• **Work to complete**
Return every line of the data that contains the string "none".

• **Supplied records**
===============
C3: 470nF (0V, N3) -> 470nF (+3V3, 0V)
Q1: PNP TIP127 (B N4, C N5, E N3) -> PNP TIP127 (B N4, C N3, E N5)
===============
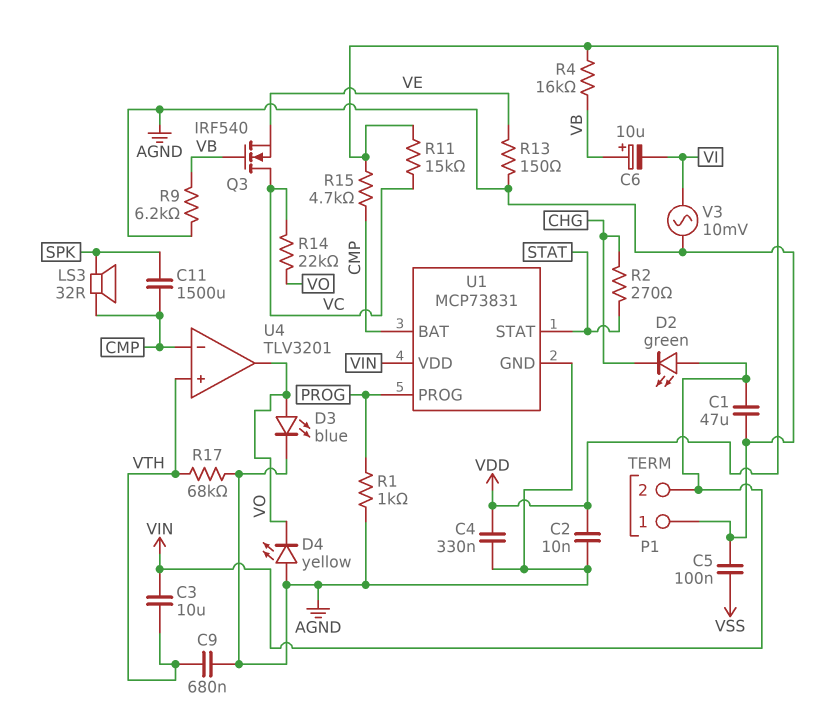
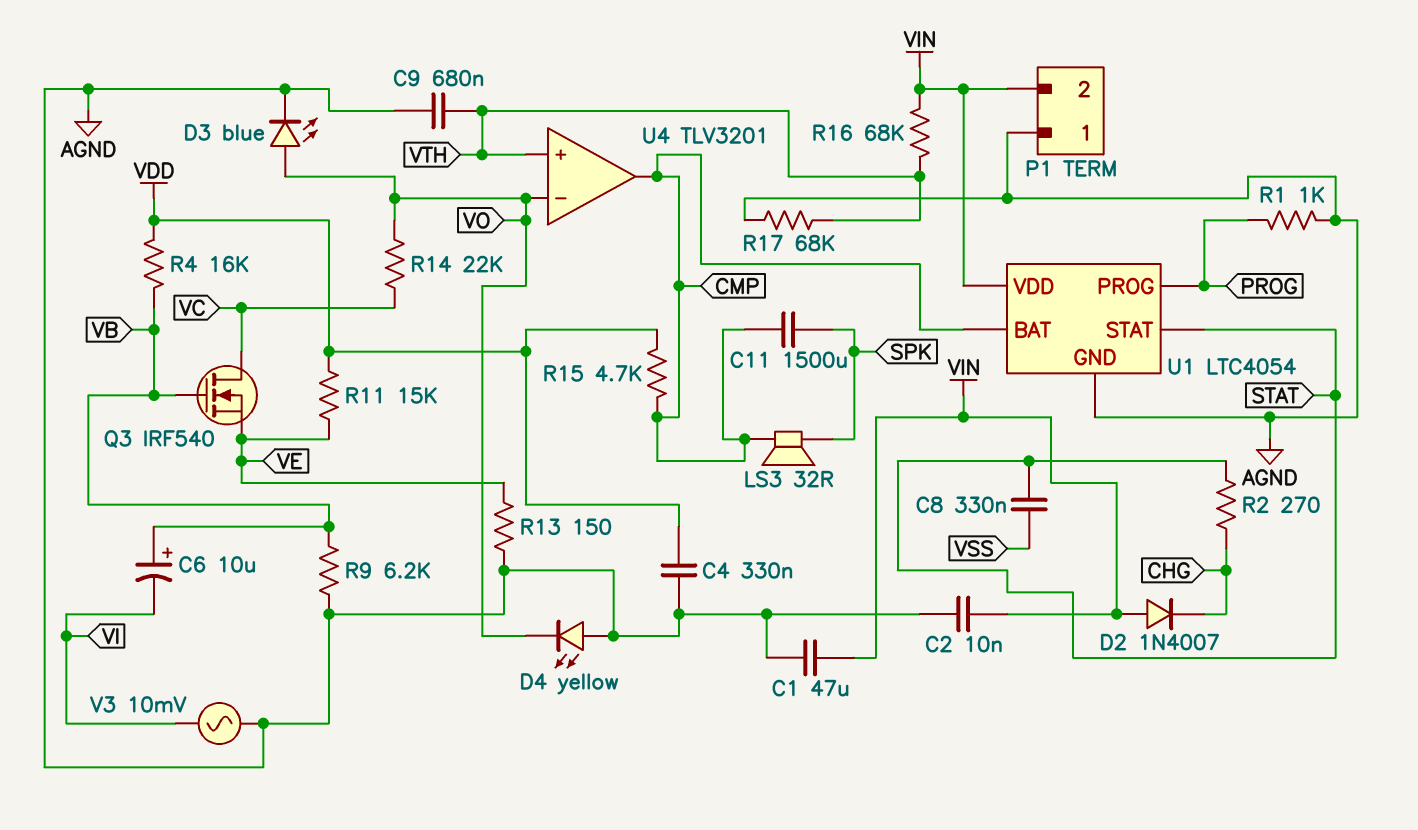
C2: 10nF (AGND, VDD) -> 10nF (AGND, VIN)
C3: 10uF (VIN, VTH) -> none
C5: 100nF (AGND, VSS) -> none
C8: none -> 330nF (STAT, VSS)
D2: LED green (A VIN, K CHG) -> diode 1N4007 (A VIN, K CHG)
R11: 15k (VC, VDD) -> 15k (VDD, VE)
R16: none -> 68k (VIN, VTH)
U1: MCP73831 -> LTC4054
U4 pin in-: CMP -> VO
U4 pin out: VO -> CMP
===============
• **Result for this exercise**
C3: 10uF (VIN, VTH) -> none
C5: 100nF (AGND, VSS) -> none
C8: none -> 330nF (STAT, VSS)
R16: none -> 68k (VIN, VTH)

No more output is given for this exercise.